== Brief ==
The output should be limited to the line holding "C3: 15nF (GND, VBUS) -> 1500uF (GND, VBUS)" and the lines after it through the end of the entries, each restated exactly.

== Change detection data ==
________________________________________

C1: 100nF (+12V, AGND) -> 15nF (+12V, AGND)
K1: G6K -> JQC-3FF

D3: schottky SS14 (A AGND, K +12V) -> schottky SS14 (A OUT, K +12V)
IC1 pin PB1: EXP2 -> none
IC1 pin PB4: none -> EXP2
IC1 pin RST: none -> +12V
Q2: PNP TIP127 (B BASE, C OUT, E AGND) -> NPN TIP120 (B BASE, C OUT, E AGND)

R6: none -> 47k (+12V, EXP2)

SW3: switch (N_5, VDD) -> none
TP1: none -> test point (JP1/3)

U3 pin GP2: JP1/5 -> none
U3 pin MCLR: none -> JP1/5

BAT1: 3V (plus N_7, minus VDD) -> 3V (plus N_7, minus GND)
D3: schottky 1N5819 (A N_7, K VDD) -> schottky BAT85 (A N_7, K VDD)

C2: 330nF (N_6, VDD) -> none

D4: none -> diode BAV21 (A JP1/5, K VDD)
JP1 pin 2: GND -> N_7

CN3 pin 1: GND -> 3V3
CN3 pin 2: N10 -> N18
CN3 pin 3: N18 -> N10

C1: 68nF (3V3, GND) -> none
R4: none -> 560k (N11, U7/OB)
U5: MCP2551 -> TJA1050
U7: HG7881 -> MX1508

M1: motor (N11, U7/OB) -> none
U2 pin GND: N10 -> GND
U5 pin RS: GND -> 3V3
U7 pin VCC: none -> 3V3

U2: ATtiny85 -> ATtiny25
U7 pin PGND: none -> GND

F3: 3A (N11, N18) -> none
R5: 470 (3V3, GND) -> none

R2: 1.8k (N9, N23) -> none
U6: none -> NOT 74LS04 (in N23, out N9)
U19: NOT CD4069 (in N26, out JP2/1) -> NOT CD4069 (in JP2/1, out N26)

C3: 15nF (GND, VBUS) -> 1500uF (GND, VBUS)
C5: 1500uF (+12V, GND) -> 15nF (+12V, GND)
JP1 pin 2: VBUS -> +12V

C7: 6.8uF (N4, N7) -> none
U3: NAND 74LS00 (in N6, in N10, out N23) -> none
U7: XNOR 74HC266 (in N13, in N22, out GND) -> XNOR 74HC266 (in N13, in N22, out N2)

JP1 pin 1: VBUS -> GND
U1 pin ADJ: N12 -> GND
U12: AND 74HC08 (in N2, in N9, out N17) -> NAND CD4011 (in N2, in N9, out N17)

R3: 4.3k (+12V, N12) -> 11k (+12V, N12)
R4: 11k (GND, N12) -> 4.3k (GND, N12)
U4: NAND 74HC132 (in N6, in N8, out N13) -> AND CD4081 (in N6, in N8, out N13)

________________________________________

== Solution to the exercise ==
C3: 15nF (GND, VBUS) -> 1500uF (GND, VBUS)
C5: 1500uF (+12V, GND) -> 15nF (+12V, GND)
JP1 pin 2: VBUS -> +12V

C7: 6.8uF (N4, N7) -> none
U3: NAND 74LS00 (in N6, in N10, out N23) -> none
U7: XNOR 74HC266 (in N13, in N22, out GND) -> XNOR 74HC266 (in N13, in N22, out N2)

JP1 pin 1: VBUS -> GND
U1 pin ADJ: N12 -> GND
U12: AND 74HC08 (in N2, in N9, out N17) -> NAND CD4011 (in N2, in N9, out N17)

R3: 4.3k (+12V, N12) -> 11k (+12V, N12)
R4: 11k (GND, N12) -> 4.3k (GND, N12)
U4: NAND 74HC132 (in N6, in N8, out N13) -> AND CD4081 (in N6, in N8, out N13)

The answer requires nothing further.